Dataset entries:
(begin)
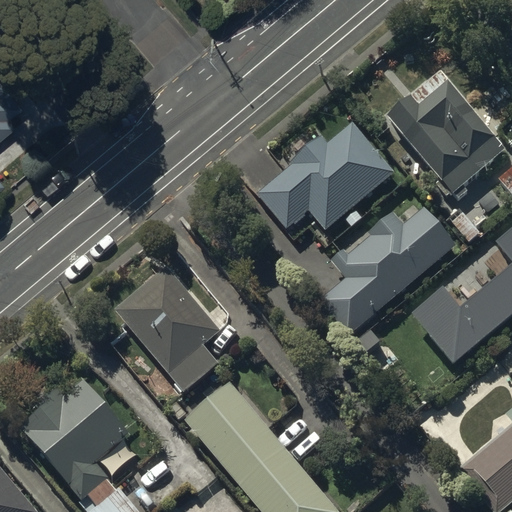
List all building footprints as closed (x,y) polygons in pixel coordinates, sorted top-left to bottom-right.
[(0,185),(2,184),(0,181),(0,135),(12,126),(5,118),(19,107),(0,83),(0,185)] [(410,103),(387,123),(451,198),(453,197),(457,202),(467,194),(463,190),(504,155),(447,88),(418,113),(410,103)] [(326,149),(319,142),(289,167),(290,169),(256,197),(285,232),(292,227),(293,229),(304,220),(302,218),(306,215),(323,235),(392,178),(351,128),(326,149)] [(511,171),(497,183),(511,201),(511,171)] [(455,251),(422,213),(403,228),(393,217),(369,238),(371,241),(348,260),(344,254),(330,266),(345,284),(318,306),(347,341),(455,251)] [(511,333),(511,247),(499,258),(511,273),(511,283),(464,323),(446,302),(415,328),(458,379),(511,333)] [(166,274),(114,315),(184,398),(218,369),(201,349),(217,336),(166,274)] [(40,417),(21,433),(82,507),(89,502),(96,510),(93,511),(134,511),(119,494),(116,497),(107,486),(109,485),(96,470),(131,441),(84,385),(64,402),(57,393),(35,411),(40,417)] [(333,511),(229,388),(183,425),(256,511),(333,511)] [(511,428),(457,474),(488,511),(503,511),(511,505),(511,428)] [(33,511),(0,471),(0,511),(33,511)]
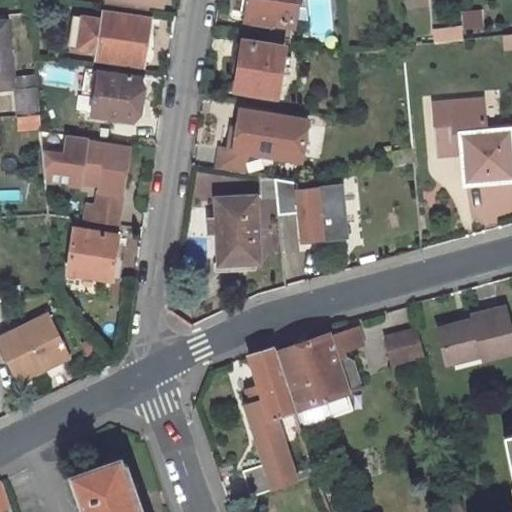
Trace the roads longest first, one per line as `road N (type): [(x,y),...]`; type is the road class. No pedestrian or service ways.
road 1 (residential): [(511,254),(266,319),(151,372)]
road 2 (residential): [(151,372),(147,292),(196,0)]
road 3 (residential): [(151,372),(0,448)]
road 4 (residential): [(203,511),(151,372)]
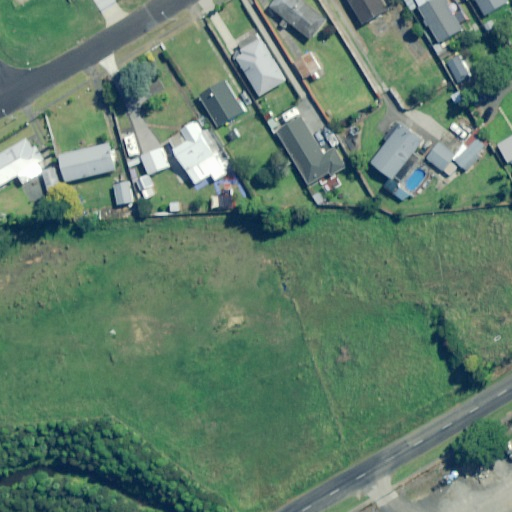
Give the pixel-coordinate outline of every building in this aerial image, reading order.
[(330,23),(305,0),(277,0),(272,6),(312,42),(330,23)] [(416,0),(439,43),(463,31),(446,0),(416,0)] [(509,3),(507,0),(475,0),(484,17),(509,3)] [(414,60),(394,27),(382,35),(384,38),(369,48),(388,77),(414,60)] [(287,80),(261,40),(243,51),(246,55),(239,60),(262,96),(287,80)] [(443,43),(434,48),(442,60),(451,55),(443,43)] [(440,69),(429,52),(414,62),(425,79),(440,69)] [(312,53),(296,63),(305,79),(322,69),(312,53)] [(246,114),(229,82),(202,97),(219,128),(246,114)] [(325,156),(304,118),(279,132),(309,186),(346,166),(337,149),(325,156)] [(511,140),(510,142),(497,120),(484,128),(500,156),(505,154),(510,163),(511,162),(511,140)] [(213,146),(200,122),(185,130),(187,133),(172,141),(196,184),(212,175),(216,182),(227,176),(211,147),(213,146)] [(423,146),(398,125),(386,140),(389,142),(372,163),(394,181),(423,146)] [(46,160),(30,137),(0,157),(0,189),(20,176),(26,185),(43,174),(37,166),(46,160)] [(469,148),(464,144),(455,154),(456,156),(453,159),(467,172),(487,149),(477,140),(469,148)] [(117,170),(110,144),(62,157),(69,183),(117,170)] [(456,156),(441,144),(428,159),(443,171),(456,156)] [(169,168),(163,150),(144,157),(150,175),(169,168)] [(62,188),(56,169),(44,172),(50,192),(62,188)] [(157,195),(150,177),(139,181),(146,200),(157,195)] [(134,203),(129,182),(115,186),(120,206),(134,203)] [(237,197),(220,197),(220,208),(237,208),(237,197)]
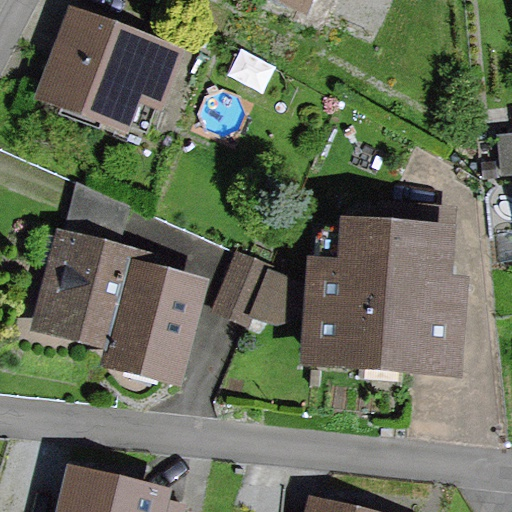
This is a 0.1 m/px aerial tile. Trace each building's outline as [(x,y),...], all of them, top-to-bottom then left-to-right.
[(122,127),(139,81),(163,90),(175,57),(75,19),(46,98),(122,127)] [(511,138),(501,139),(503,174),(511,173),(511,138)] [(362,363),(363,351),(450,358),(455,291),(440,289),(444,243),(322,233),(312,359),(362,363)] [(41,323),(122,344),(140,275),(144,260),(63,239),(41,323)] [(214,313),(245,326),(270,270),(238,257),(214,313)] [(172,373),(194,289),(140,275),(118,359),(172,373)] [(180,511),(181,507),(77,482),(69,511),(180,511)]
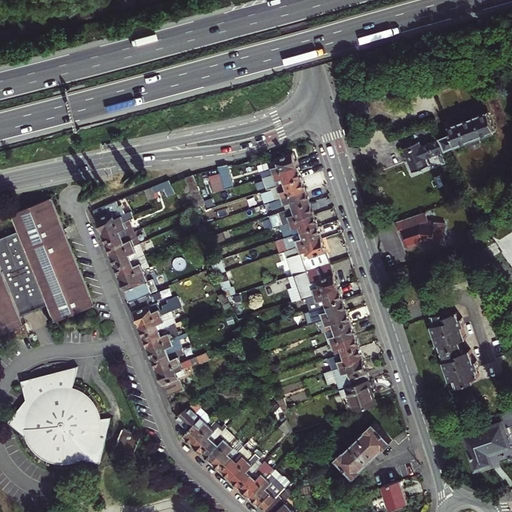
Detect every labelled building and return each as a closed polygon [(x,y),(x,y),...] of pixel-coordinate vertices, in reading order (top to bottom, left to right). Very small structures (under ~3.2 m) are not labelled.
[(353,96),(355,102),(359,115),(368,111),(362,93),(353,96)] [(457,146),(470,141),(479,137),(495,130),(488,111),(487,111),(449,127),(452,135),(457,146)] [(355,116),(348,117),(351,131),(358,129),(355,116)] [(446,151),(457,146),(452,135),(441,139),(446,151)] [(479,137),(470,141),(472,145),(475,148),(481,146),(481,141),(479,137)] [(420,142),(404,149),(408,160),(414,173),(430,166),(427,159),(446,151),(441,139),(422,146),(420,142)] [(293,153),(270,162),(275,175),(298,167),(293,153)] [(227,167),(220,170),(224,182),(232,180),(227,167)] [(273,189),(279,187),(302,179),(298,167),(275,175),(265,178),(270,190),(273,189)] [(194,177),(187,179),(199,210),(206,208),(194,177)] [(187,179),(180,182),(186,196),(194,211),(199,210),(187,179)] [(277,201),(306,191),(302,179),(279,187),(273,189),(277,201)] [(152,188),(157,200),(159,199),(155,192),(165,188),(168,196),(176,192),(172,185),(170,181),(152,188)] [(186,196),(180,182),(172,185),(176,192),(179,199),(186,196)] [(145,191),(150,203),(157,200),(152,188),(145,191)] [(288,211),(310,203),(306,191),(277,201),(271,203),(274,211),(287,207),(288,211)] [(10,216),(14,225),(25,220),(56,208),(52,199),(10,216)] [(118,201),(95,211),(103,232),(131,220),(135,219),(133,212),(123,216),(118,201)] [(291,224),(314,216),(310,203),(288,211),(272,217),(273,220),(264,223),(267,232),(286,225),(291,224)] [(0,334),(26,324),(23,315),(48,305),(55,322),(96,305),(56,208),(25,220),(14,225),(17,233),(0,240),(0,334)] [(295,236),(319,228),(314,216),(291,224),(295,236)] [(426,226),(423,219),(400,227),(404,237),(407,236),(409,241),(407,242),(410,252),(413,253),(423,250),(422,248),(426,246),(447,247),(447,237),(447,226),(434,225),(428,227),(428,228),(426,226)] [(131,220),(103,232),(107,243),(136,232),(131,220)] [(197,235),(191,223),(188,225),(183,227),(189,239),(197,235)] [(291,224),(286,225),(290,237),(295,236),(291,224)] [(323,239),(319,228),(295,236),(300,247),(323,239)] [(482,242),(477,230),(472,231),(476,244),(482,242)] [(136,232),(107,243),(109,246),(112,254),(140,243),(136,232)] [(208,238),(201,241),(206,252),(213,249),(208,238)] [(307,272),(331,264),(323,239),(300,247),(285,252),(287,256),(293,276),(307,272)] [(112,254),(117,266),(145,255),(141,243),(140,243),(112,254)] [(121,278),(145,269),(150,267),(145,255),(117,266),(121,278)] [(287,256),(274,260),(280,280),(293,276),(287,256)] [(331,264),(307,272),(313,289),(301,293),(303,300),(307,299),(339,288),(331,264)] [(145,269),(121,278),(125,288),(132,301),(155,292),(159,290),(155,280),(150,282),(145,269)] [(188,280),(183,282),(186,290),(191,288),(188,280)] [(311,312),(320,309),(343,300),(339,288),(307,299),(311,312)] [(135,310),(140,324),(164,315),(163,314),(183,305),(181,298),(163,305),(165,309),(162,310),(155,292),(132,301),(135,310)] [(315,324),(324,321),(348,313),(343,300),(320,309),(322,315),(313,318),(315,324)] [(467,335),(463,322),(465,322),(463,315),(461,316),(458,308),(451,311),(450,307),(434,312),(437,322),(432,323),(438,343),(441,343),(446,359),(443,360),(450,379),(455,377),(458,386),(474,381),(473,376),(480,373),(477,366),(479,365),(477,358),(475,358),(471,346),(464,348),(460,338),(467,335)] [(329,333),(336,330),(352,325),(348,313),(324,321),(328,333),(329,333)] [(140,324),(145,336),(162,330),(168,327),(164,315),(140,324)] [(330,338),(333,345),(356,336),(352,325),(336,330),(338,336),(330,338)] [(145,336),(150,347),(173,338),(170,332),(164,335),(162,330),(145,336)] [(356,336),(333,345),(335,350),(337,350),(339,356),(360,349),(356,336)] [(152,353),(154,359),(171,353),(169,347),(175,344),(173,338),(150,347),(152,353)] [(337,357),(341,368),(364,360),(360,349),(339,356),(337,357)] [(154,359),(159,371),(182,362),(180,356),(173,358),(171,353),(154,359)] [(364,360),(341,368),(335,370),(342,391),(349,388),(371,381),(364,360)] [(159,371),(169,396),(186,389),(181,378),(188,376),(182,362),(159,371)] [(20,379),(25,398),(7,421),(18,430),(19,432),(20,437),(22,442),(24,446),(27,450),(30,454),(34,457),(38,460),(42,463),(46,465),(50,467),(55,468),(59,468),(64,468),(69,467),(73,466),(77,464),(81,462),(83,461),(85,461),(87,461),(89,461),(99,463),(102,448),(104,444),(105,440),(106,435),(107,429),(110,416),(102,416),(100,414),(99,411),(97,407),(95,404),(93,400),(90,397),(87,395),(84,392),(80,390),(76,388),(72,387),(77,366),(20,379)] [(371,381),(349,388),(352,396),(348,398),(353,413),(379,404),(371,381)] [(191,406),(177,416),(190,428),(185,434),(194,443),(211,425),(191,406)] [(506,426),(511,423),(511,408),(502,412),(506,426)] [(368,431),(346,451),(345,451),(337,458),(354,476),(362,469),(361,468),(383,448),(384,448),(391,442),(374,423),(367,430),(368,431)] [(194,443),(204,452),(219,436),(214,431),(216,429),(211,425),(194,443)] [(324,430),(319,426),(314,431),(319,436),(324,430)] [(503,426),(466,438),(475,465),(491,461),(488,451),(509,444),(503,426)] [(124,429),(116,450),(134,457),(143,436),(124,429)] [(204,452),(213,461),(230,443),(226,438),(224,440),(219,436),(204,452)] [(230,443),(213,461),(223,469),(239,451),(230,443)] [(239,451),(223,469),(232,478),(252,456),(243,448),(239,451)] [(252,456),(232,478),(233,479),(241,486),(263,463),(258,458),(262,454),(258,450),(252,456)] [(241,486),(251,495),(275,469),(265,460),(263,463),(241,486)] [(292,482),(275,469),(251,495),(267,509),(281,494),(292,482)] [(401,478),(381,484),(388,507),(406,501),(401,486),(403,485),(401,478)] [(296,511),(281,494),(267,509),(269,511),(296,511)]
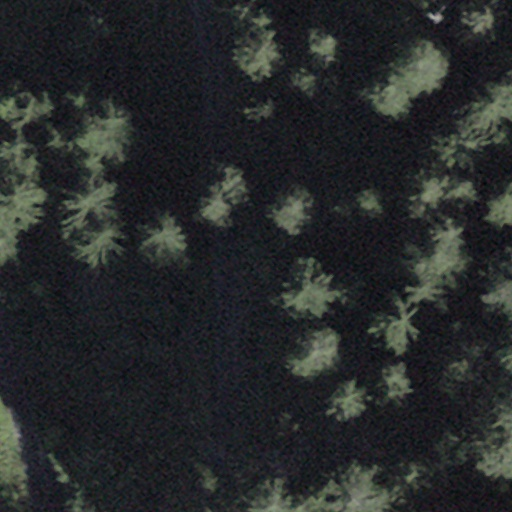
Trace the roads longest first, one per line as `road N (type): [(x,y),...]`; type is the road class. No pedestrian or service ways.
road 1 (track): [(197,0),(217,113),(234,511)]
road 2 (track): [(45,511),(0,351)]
(end)
Rewrite the material from its first line through the line that contains "road 4 (residential): [(203,511),(151,372)]", with "footprints" replaced by "outlines" and everything else unchanged. Leave the pictures out.

List all building outlines as closed (x,y) polygons in pixel coordinates, sorted top-left to bottom-right.
[(0,185),(2,184),(0,181),(0,135),(12,126),(5,118),(19,107),(0,83),(0,185)] [(410,103),(387,123),(451,198),(453,197),(457,202),(467,194),(463,190),(504,155),(447,88),(418,113),(410,103)] [(326,149),(319,142),(289,167),(290,169),(256,197),(285,232),(292,227),(293,229),(304,220),(302,218),(306,215),(323,235),(392,178),(351,128),(326,149)] [(511,171),(497,183),(511,201),(511,171)] [(455,251),(422,213),(403,228),(393,217),(369,238),(371,241),(348,260),(344,254),(330,266),(345,284),(318,306),(347,341),(455,251)] [(511,333),(511,247),(499,258),(511,273),(511,283),(464,323),(446,302),(415,328),(458,379),(511,333)] [(166,274),(114,315),(184,398),(218,369),(201,349),(217,336),(166,274)] [(40,417),(21,433),(82,507),(89,502),(96,510),(93,511),(134,511),(119,494),(116,497),(107,486),(109,485),(96,470),(131,441),(84,385),(64,402),(57,393),(35,411),(40,417)] [(333,511),(229,388),(183,425),(256,511),(333,511)] [(511,428),(457,474),(488,511),(503,511),(511,505),(511,428)] [(33,511),(0,471),(0,511),(33,511)]
Trace the roads longest first, one per line as `road N (type): [(x,y),...]`; type is the road class. No pedestrian or service ways.
road 1 (residential): [(511,254),(266,319),(151,372)]
road 2 (residential): [(151,372),(147,292),(196,0)]
road 3 (residential): [(151,372),(0,448)]
road 4 (residential): [(203,511),(151,372)]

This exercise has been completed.